**TASK PROMPT:** Format as a numbered list the rows starting at the line that contains "The height and width of the screenshot is (540, 960)." and running through the end of the rows. Skip blank lines and omit the pictures.
EXTRACTED DATA START
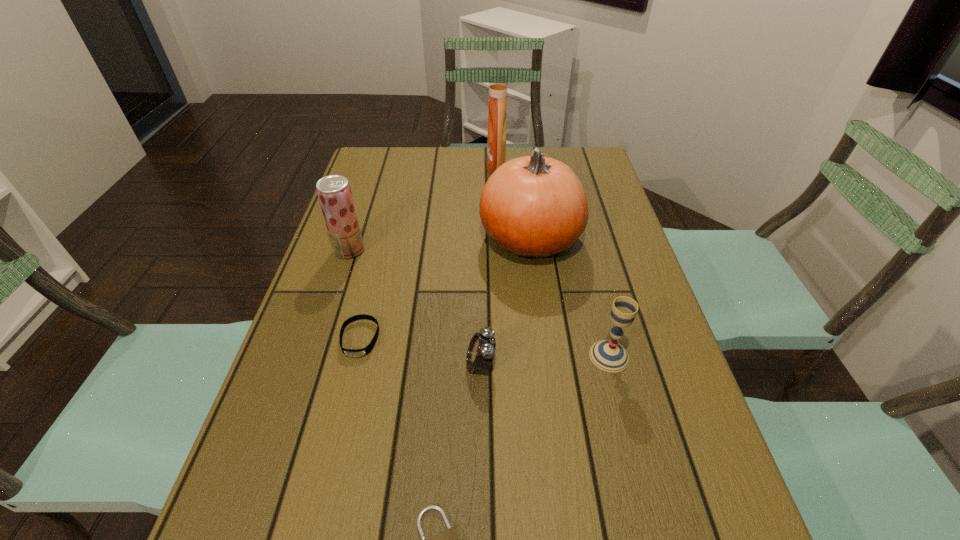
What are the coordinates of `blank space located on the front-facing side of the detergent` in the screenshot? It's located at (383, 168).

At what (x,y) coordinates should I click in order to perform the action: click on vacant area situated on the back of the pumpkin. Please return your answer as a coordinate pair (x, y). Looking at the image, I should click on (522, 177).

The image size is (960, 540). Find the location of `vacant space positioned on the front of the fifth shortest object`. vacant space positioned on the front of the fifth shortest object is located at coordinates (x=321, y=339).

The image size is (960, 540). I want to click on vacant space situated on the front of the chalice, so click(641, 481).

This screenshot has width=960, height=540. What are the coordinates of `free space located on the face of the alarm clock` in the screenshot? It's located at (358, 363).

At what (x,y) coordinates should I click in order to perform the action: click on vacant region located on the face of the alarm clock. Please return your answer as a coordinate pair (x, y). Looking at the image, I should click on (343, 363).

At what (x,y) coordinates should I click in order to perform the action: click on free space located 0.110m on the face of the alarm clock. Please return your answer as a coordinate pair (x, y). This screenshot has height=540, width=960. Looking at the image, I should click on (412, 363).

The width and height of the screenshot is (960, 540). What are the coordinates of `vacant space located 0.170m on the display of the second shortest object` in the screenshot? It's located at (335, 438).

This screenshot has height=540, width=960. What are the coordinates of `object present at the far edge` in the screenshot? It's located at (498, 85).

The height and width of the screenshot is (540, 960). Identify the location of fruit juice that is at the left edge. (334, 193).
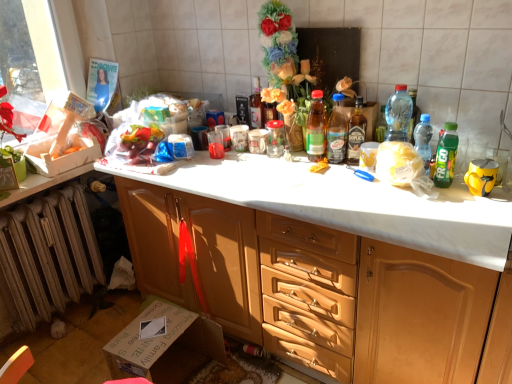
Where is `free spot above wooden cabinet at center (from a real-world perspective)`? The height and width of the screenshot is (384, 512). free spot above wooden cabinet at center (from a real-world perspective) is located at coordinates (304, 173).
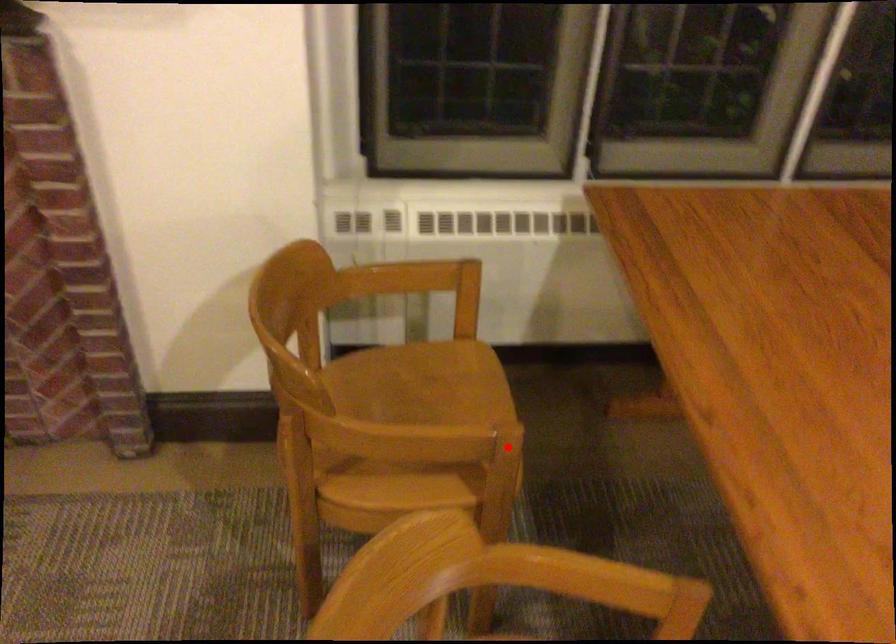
EXTRACTED DATA END
**SOLVED PROBLEM:**
1. The height and width of the screenshot is (540, 960). Identify the location of fruit juice that is at the left edge. (334, 193).
2. Where is `free spot above wooden cabinet at center (from a real-world perspective)`? The height and width of the screenshot is (384, 512). free spot above wooden cabinet at center (from a real-world perspective) is located at coordinates (304, 173).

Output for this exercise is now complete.